● **What you need to do**
Leaving out every picture, copy the lines of the material below exactly, from the line containing "none -> orange brick C2:C5 level 1" through the line containing "none -> grey brick D8:F8 level 1".

● **Entries supplied**

Segment Open

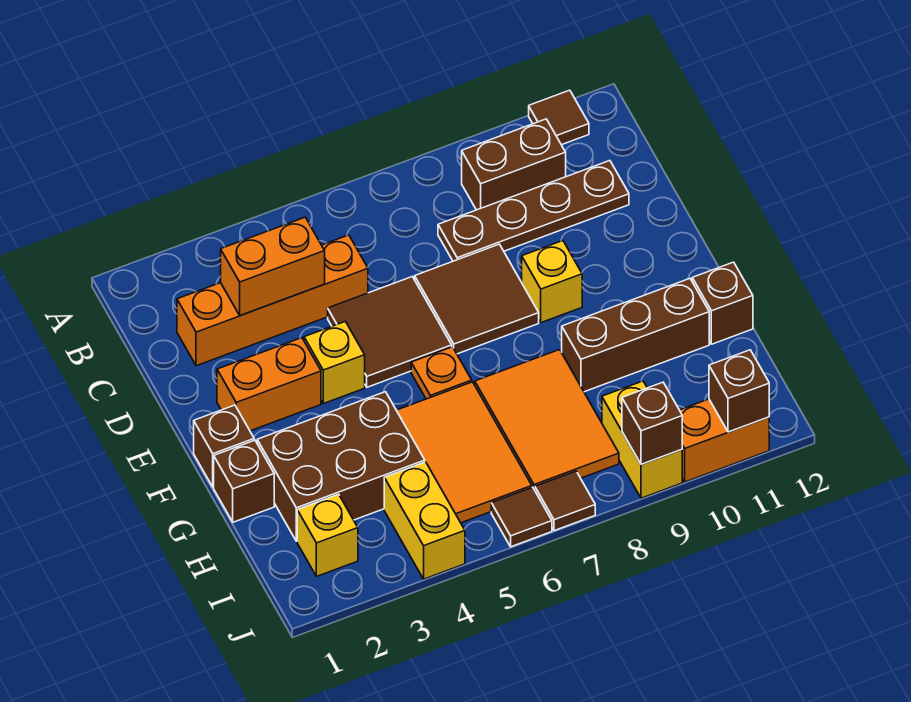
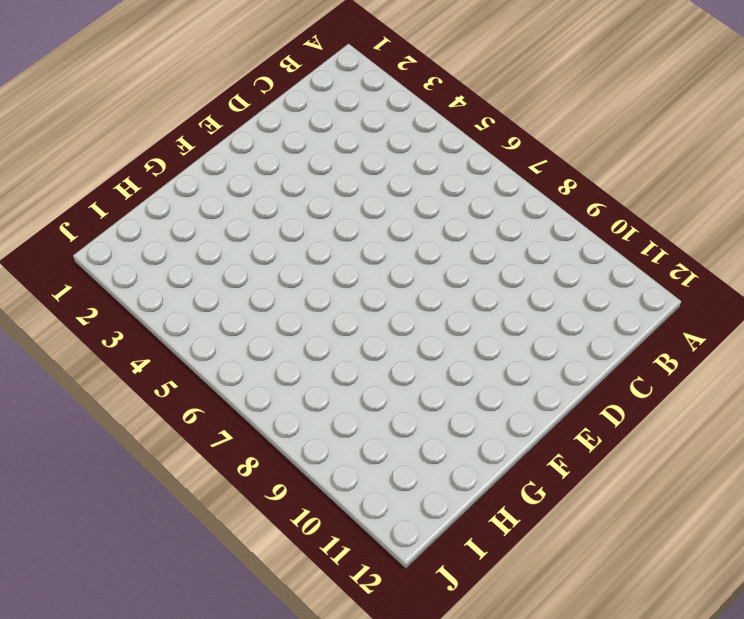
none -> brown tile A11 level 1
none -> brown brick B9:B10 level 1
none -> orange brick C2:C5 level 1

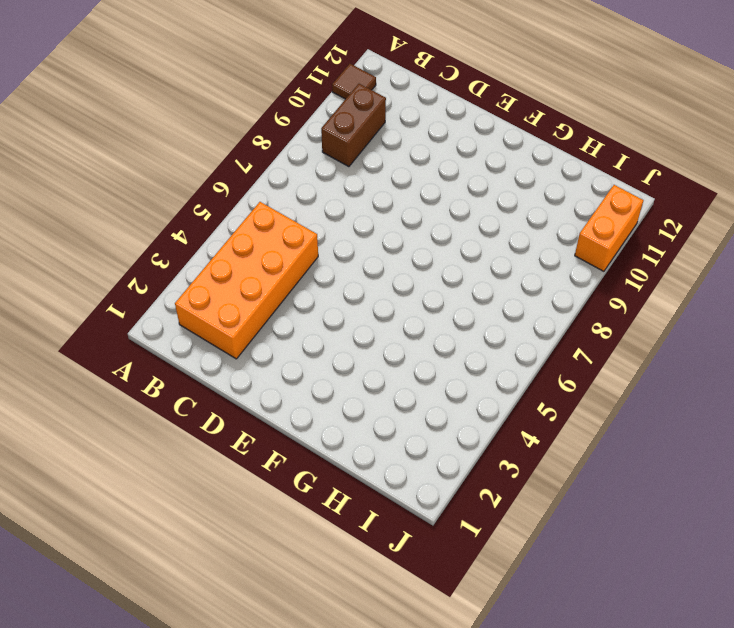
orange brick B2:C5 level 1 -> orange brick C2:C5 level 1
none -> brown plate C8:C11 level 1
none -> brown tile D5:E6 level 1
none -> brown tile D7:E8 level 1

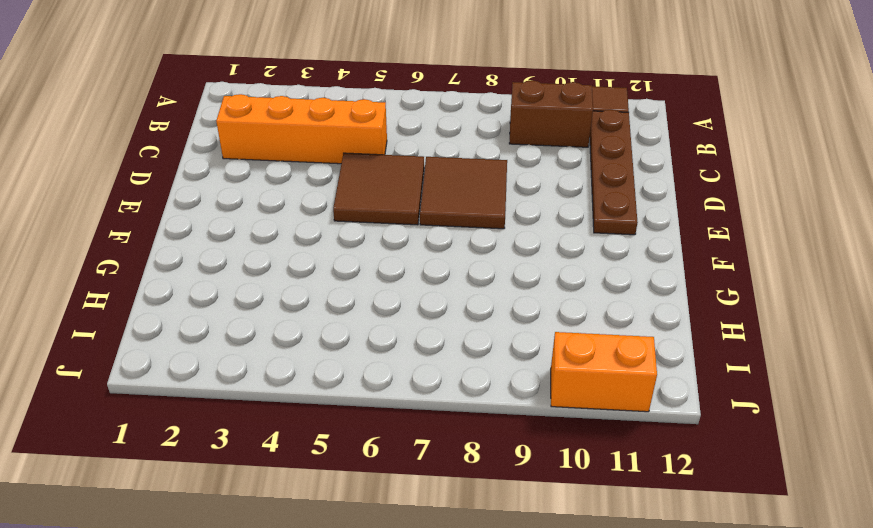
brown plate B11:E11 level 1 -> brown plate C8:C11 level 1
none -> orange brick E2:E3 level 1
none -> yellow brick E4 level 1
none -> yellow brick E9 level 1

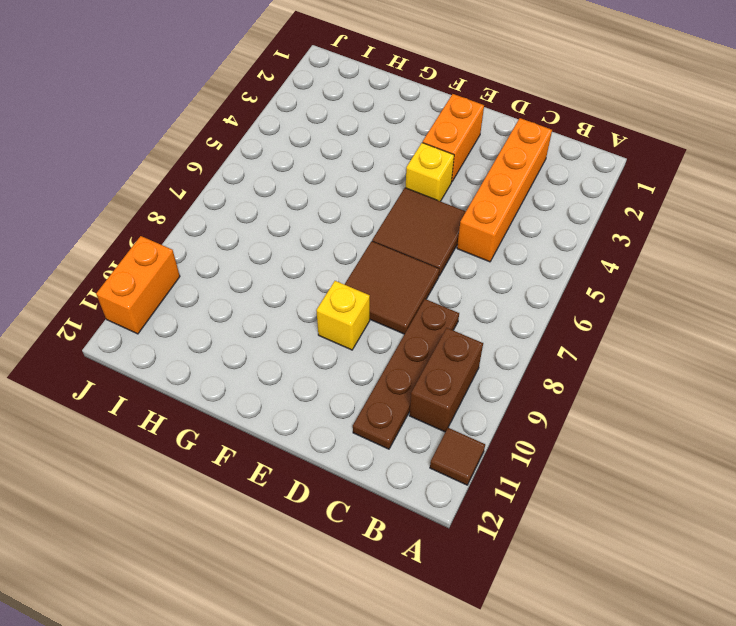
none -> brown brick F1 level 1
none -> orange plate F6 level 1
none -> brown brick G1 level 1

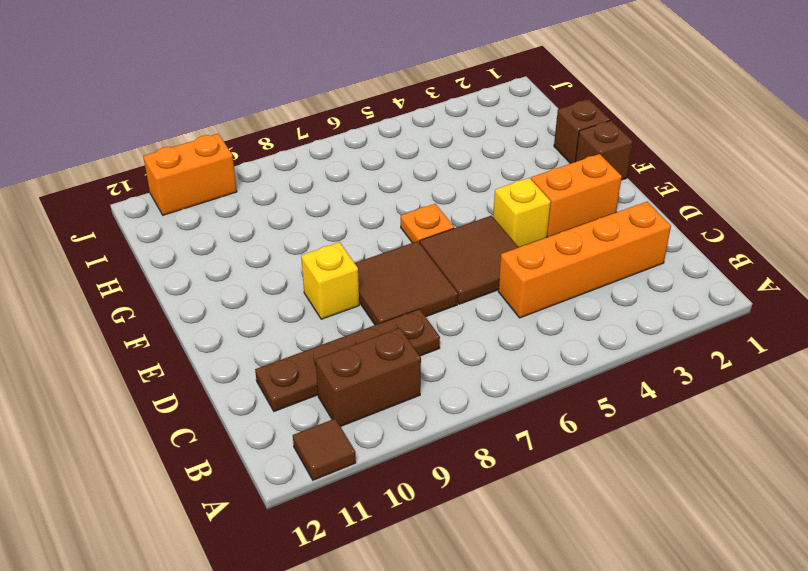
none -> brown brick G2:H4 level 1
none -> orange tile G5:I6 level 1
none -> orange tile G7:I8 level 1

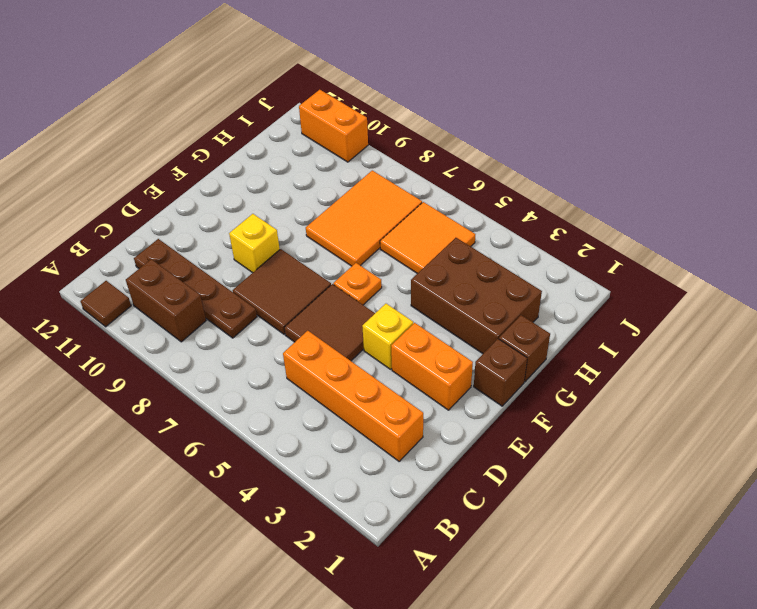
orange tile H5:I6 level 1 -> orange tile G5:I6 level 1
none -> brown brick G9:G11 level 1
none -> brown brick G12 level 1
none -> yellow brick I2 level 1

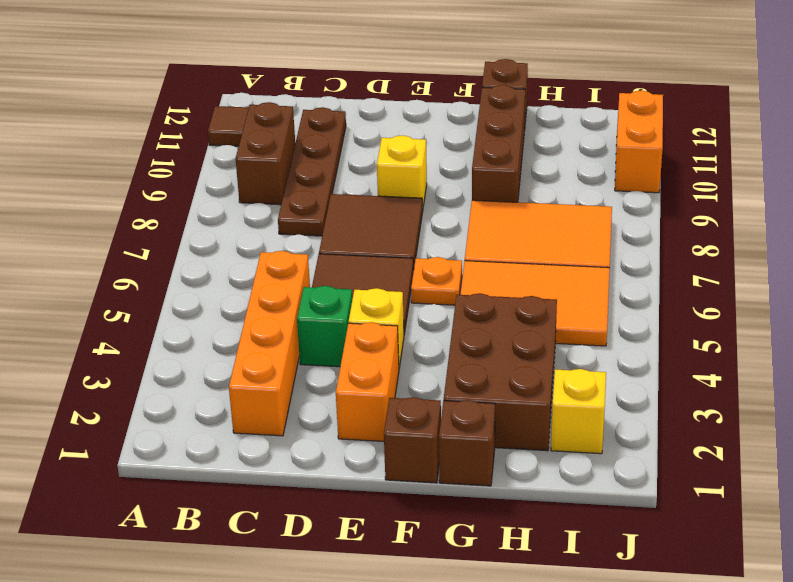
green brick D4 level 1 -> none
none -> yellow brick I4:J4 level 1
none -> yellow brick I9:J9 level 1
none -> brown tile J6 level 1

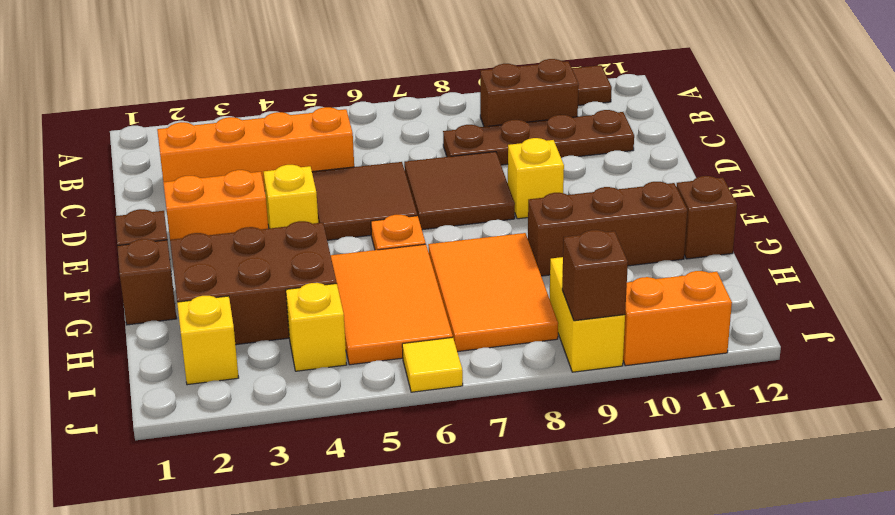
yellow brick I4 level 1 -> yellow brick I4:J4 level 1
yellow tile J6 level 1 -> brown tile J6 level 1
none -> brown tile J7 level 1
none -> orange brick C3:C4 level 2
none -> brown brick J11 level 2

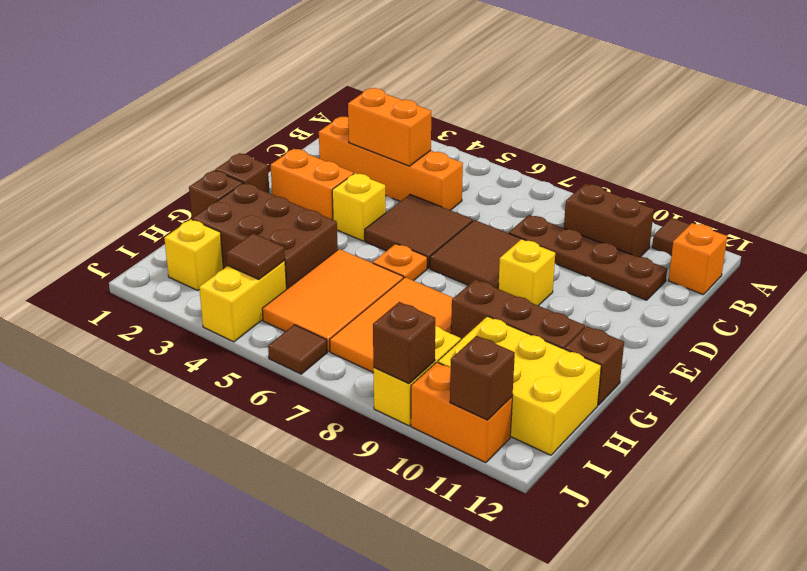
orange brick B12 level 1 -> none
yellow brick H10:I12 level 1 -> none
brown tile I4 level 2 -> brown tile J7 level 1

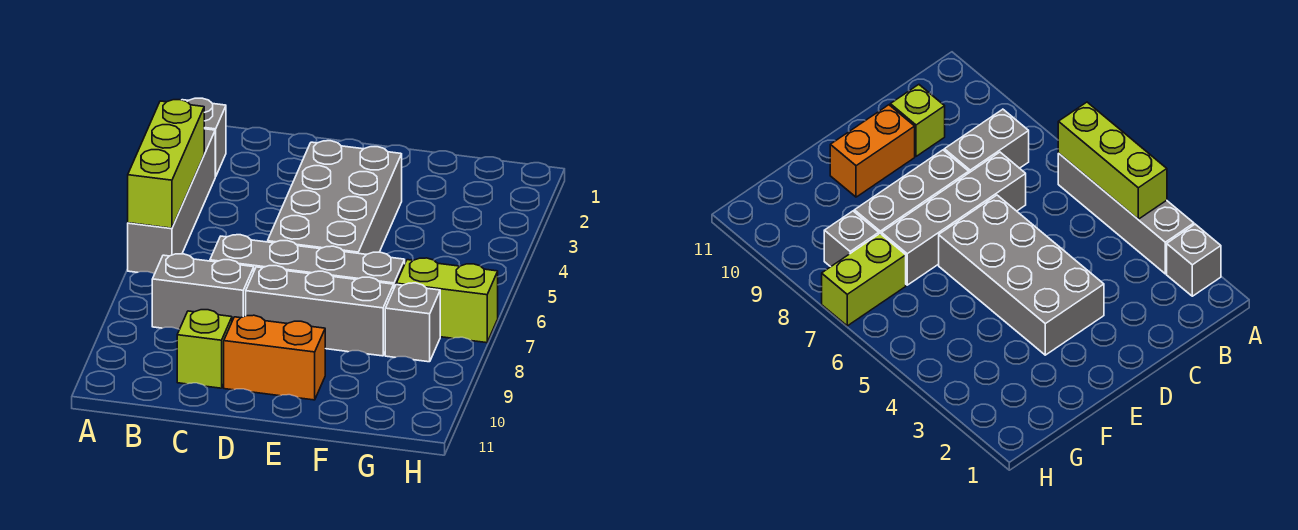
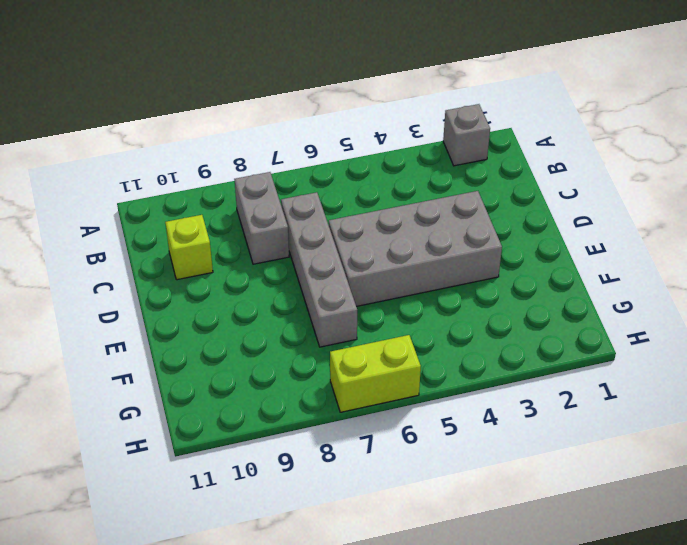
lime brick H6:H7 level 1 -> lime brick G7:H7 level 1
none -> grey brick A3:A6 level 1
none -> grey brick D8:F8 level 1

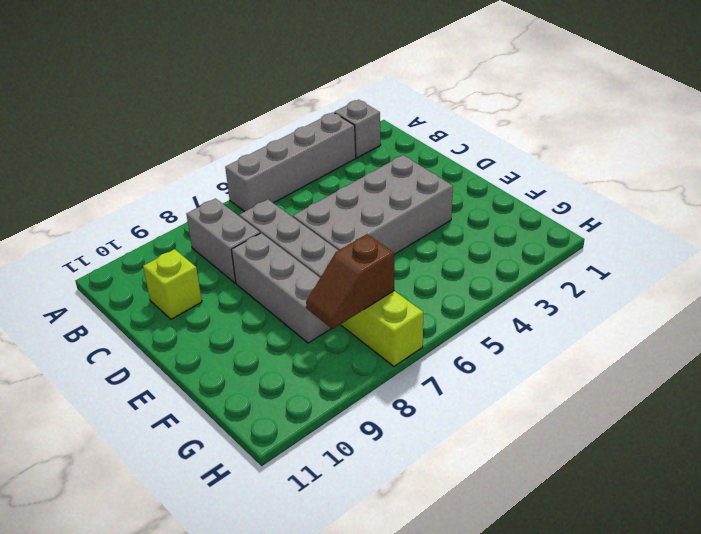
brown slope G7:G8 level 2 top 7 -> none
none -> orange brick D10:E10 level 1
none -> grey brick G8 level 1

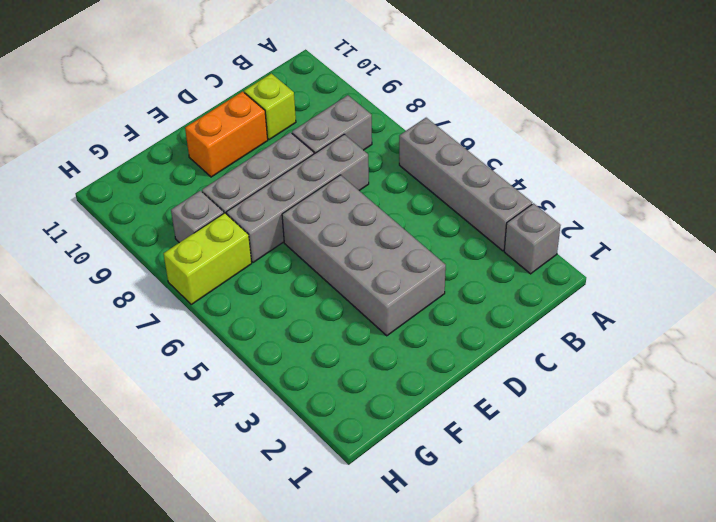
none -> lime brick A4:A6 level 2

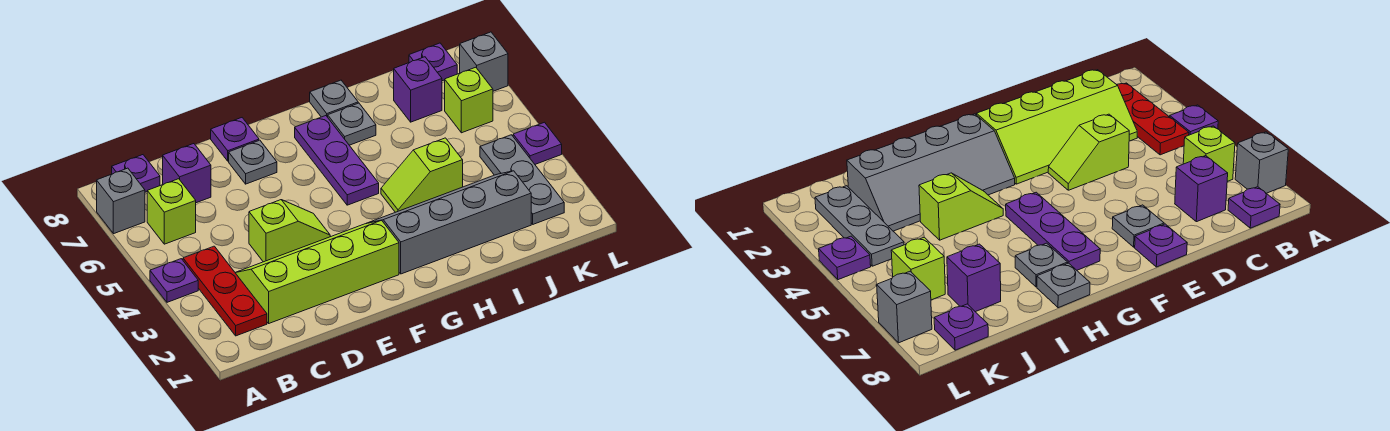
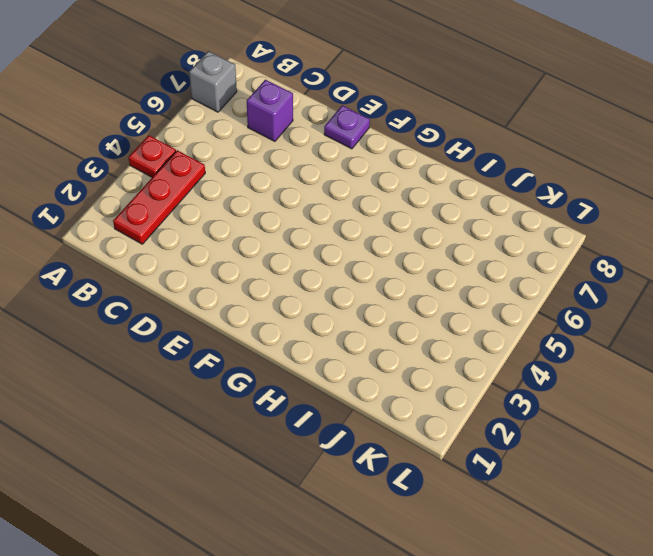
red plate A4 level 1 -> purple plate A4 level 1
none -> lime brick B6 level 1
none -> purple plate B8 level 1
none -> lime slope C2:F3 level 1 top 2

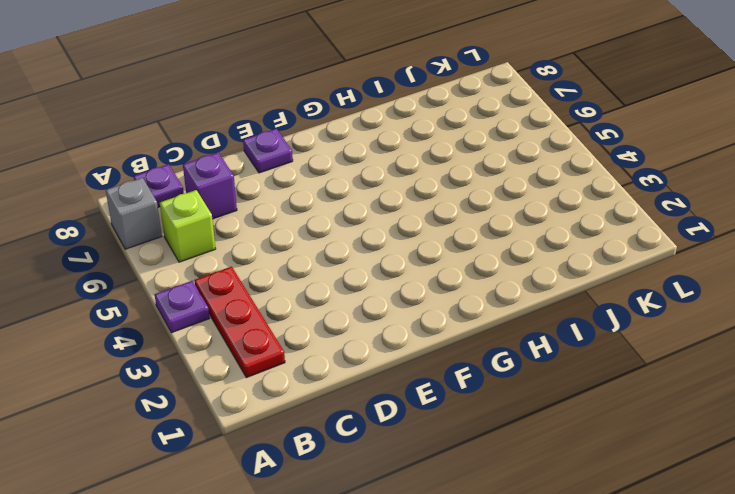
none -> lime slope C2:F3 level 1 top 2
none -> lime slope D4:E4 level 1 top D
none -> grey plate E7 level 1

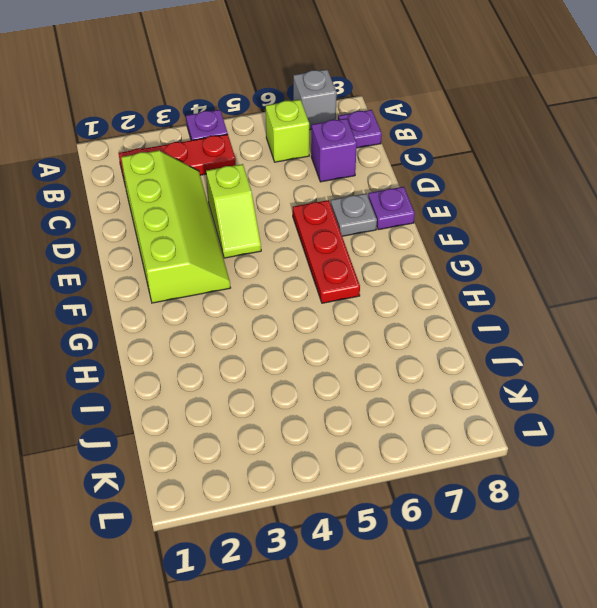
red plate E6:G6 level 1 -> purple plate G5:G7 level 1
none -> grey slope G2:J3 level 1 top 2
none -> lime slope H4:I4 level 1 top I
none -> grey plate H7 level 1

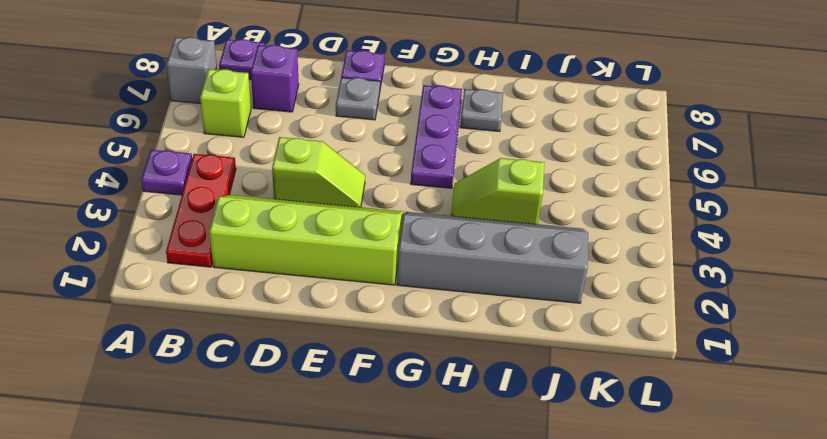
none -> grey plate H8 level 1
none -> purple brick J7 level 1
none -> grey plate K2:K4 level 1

Segment Closed

● **Response to this task**
none -> orange brick C2:C5 level 1

orange brick B2:C5 level 1 -> orange brick C2:C5 level 1
none -> brown plate C8:C11 level 1
none -> brown tile D5:E6 level 1
none -> brown tile D7:E8 level 1

brown plate B11:E11 level 1 -> brown plate C8:C11 level 1
none -> orange brick E2:E3 level 1
none -> yellow brick E4 level 1
none -> yellow brick E9 level 1

none -> brown brick F1 level 1
none -> orange plate F6 level 1
none -> brown brick G1 level 1

none -> brown brick G2:H4 level 1
none -> orange tile G5:I6 level 1
none -> orange tile G7:I8 level 1

orange tile H5:I6 level 1 -> orange tile G5:I6 level 1
none -> brown brick G9:G11 level 1
none -> brown brick G12 level 1
none -> yellow brick I2 level 1

green brick D4 level 1 -> none
none -> yellow brick I4:J4 level 1
none -> yellow brick I9:J9 level 1
none -> brown tile J6 level 1

yellow brick I4 level 1 -> yellow brick I4:J4 level 1
yellow tile J6 level 1 -> brown tile J6 level 1
none -> brown tile J7 level 1
none -> orange brick C3:C4 level 2
none -> brown brick J11 level 2

orange brick B12 level 1 -> none
yellow brick H10:I12 level 1 -> none
brown tile I4 level 2 -> brown tile J7 level 1

lime brick H6:H7 level 1 -> lime brick G7:H7 level 1
none -> grey brick A3:A6 level 1
none -> grey brick D8:F8 level 1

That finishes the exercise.